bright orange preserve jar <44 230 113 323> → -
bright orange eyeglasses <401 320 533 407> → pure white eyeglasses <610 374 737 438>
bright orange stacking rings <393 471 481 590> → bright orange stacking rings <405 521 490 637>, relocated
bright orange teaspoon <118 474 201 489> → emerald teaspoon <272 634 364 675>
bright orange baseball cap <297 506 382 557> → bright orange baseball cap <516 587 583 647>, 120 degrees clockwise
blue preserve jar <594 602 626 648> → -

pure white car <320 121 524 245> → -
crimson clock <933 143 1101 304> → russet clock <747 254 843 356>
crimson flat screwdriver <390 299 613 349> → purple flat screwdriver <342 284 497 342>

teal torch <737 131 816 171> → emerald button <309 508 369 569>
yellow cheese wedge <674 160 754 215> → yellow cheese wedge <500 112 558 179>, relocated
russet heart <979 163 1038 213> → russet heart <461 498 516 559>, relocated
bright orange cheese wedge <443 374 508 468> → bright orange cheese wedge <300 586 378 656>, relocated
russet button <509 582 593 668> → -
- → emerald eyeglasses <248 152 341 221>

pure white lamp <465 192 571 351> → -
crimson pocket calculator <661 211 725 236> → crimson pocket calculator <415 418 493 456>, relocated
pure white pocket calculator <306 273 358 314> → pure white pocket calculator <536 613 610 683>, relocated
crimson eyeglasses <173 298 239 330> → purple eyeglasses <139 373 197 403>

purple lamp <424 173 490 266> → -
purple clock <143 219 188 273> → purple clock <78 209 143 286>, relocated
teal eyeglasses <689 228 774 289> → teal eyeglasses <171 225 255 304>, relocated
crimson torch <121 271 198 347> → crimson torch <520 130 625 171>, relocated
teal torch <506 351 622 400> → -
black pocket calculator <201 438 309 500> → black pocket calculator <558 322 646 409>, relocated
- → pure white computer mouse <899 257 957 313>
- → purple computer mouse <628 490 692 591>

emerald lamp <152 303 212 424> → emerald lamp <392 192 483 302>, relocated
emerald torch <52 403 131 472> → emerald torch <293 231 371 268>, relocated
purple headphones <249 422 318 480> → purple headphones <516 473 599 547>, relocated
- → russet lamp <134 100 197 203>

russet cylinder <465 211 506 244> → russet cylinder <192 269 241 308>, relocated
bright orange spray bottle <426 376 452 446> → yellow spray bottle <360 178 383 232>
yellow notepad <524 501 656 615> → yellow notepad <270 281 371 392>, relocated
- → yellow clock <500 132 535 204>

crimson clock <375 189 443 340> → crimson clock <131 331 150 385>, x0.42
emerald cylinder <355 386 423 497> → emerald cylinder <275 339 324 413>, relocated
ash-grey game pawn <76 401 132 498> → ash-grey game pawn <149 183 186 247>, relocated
----------------
» **EXERCISE DIRECTIONS**: Please print the data above exactly as it appears.

» **EXERCISE RESPONSE**:
bright orange preserve jar <44 230 113 323> → -
bright orange eyeglasses <401 320 533 407> → pure white eyeglasses <610 374 737 438>
bright orange stacking rings <393 471 481 590> → bright orange stacking rings <405 521 490 637>, relocated
bright orange teaspoon <118 474 201 489> → emerald teaspoon <272 634 364 675>
bright orange baseball cap <297 506 382 557> → bright orange baseball cap <516 587 583 647>, 120 degrees clockwise
blue preserve jar <594 602 626 648> → -

pure white car <320 121 524 245> → -
crimson clock <933 143 1101 304> → russet clock <747 254 843 356>
crimson flat screwdriver <390 299 613 349> → purple flat screwdriver <342 284 497 342>

teal torch <737 131 816 171> → emerald button <309 508 369 569>
yellow cheese wedge <674 160 754 215> → yellow cheese wedge <500 112 558 179>, relocated
russet heart <979 163 1038 213> → russet heart <461 498 516 559>, relocated
bright orange cheese wedge <443 374 508 468> → bright orange cheese wedge <300 586 378 656>, relocated
russet button <509 582 593 668> → -
- → emerald eyeglasses <248 152 341 221>

pure white lamp <465 192 571 351> → -
crimson pocket calculator <661 211 725 236> → crimson pocket calculator <415 418 493 456>, relocated
pure white pocket calculator <306 273 358 314> → pure white pocket calculator <536 613 610 683>, relocated
crimson eyeglasses <173 298 239 330> → purple eyeglasses <139 373 197 403>

purple lamp <424 173 490 266> → -
purple clock <143 219 188 273> → purple clock <78 209 143 286>, relocated
teal eyeglasses <689 228 774 289> → teal eyeglasses <171 225 255 304>, relocated
crimson torch <121 271 198 347> → crimson torch <520 130 625 171>, relocated
teal torch <506 351 622 400> → -
black pocket calculator <201 438 309 500> → black pocket calculator <558 322 646 409>, relocated
- → pure white computer mouse <899 257 957 313>
- → purple computer mouse <628 490 692 591>

emerald lamp <152 303 212 424> → emerald lamp <392 192 483 302>, relocated
emerald torch <52 403 131 472> → emerald torch <293 231 371 268>, relocated
purple headphones <249 422 318 480> → purple headphones <516 473 599 547>, relocated
- → russet lamp <134 100 197 203>

russet cylinder <465 211 506 244> → russet cylinder <192 269 241 308>, relocated
bright orange spray bottle <426 376 452 446> → yellow spray bottle <360 178 383 232>
yellow notepad <524 501 656 615> → yellow notepad <270 281 371 392>, relocated
- → yellow clock <500 132 535 204>

crimson clock <375 189 443 340> → crimson clock <131 331 150 385>, x0.42
emerald cylinder <355 386 423 497> → emerald cylinder <275 339 324 413>, relocated
ash-grey game pawn <76 401 132 498> → ash-grey game pawn <149 183 186 247>, relocated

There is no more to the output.